## TASK DIRECTIONS
Up to and including the line that contains "C3: 1.5uF (plus", repeat each line of the data exactly, starting from the first.

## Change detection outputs
Start of Block

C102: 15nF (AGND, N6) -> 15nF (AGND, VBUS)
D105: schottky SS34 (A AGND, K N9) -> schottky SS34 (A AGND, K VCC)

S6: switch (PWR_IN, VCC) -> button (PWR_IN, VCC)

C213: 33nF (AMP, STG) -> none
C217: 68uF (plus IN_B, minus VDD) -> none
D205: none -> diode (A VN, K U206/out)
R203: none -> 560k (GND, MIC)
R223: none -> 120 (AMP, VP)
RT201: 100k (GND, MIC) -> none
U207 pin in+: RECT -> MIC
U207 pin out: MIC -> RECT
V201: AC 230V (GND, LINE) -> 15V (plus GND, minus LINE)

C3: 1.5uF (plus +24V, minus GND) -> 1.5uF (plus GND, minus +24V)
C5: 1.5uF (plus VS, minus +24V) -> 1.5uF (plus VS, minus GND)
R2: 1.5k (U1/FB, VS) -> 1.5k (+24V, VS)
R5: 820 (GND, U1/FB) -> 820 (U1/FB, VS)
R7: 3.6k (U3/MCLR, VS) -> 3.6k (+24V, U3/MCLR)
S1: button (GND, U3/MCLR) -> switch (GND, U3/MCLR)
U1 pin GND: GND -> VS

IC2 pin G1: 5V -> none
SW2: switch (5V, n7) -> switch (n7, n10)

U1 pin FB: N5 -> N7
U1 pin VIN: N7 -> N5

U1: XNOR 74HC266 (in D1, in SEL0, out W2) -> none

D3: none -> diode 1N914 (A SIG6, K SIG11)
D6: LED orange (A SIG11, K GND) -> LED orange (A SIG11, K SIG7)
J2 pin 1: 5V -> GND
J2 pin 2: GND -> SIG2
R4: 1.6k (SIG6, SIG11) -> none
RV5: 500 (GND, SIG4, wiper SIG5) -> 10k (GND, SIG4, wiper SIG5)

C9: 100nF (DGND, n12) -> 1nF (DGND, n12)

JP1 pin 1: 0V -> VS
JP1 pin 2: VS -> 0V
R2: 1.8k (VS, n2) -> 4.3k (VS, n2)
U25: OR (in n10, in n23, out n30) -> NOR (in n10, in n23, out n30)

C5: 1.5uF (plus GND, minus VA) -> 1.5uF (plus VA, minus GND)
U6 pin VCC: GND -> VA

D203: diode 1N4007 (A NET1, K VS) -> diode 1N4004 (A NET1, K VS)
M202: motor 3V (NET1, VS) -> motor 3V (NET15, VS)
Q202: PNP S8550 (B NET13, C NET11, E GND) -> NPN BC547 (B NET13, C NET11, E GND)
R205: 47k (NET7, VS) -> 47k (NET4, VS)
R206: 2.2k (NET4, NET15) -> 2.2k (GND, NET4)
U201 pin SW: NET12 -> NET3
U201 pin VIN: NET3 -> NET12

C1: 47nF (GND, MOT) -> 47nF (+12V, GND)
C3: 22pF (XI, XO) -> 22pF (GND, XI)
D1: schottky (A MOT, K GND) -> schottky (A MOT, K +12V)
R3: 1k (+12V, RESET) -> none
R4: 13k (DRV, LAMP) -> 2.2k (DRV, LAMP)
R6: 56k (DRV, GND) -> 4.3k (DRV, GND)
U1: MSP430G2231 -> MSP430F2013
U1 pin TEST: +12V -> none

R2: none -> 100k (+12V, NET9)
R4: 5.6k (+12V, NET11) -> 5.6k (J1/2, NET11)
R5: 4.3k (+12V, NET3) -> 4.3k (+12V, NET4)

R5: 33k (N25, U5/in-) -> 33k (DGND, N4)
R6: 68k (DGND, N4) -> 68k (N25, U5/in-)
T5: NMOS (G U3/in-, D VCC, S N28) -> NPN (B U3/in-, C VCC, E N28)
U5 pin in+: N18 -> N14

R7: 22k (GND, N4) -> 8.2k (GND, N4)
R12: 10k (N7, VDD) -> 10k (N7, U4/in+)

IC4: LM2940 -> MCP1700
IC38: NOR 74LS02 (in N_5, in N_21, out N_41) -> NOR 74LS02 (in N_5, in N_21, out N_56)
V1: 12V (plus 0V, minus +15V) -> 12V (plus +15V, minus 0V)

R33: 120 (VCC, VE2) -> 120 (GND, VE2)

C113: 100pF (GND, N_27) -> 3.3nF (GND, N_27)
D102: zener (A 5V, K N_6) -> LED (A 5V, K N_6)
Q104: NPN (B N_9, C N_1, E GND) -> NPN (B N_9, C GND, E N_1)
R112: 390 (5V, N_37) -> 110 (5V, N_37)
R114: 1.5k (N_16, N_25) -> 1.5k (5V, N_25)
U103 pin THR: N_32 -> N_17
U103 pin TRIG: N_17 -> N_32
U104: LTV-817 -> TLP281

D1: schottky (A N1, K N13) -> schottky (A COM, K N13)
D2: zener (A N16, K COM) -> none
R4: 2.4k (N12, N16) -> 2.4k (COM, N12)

End of Block

## OUTPUT FOR THIS TASK
C102: 15nF (AGND, N6) -> 15nF (AGND, VBUS)
D105: schottky SS34 (A AGND, K N9) -> schottky SS34 (A AGND, K VCC)

S6: switch (PWR_IN, VCC) -> button (PWR_IN, VCC)

C213: 33nF (AMP, STG) -> none
C217: 68uF (plus IN_B, minus VDD) -> none
D205: none -> diode (A VN, K U206/out)
R203: none -> 560k (GND, MIC)
R223: none -> 120 (AMP, VP)
RT201: 100k (GND, MIC) -> none
U207 pin in+: RECT -> MIC
U207 pin out: MIC -> RECT
V201: AC 230V (GND, LINE) -> 15V (plus GND, minus LINE)

C3: 1.5uF (plus +24V, minus GND) -> 1.5uF (plus GND, minus +24V)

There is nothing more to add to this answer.